» Activity:
The data is to be repeated exactly, with the images removed.

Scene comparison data
━━━━━━━━━━━━━━━━━━━━━━━━━━━━━━
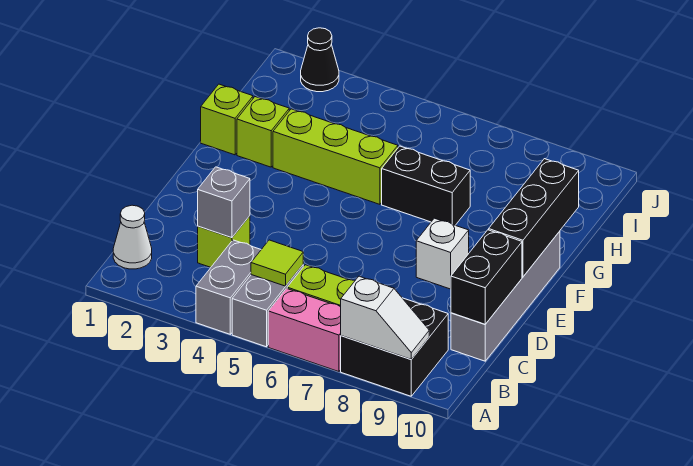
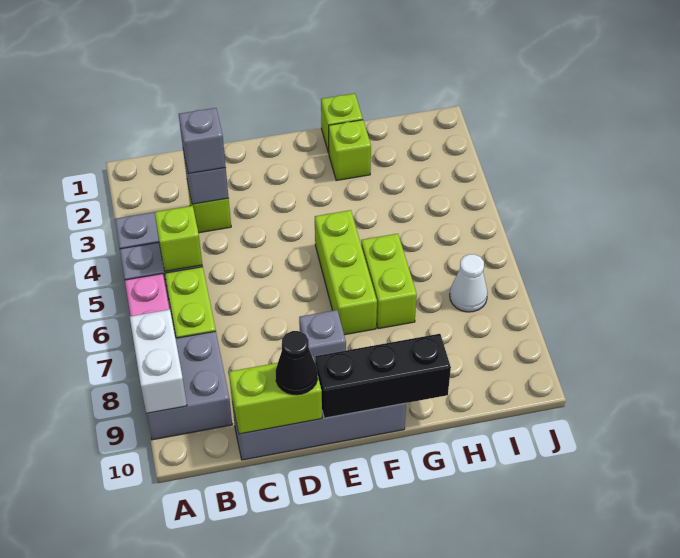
black brick A8:B9 level 1 -> grey brick A8:B9 level 1
white slope A8:A9 level 2 top 8 -> white brick A8:A9 level 2
white cone B1 level 1 -> white cone I7 level 1
lime tile B5 level 2 -> lime brick B5 level 2
none -> grey brick C3 level 3
black brick C10:D10 level 2 -> lime brick C10:D10 level 2
white brick E8 level 1 -> grey brick E8 level 1
lime brick G3:G5 level 1 -> lime brick F5:F7 level 1
black brick G6:G7 level 1 -> lime brick G6:G7 level 1
black cone J2 level 1 -> black cone D10 level 3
━━━━━━━━━━━━━━━━━━━━━━━━━━━━━━
» Task output:
black brick A8:B9 level 1 -> grey brick A8:B9 level 1
white slope A8:A9 level 2 top 8 -> white brick A8:A9 level 2
white cone B1 level 1 -> white cone I7 level 1
lime tile B5 level 2 -> lime brick B5 level 2
none -> grey brick C3 level 3
black brick C10:D10 level 2 -> lime brick C10:D10 level 2
white brick E8 level 1 -> grey brick E8 level 1
lime brick G3:G5 level 1 -> lime brick F5:F7 level 1
black brick G6:G7 level 1 -> lime brick G6:G7 level 1
black cone J2 level 1 -> black cone D10 level 3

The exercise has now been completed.